Beginning at the line that includes "yellow_lorebubak [162, 140]" in the entries below, print each line exactly as it appears, through the last one.

• _PROVIDED DATA_:
::::
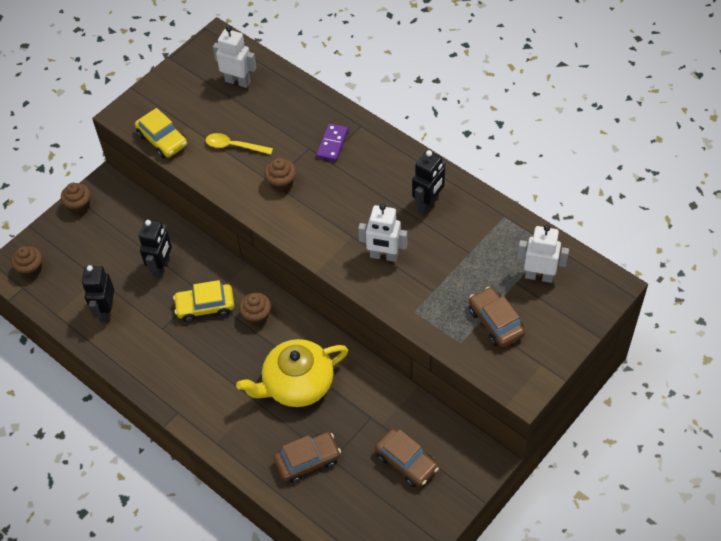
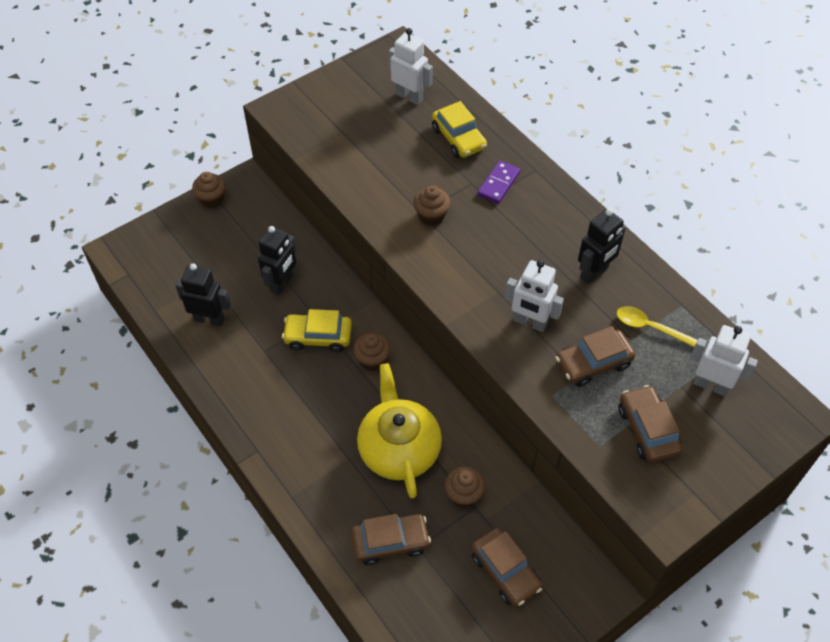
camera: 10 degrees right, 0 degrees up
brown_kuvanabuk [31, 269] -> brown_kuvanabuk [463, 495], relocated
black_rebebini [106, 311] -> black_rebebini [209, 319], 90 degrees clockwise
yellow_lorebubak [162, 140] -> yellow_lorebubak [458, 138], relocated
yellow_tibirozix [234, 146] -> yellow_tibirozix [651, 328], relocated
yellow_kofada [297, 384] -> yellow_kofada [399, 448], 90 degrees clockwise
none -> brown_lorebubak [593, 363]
::::
• _SOLUTION FOR THIS PROBLEM_:
yellow_lorebubak [162, 140] -> yellow_lorebubak [458, 138], relocated
yellow_tibirozix [234, 146] -> yellow_tibirozix [651, 328], relocated
yellow_kofada [297, 384] -> yellow_kofada [399, 448], 90 degrees clockwise
none -> brown_lorebubak [593, 363]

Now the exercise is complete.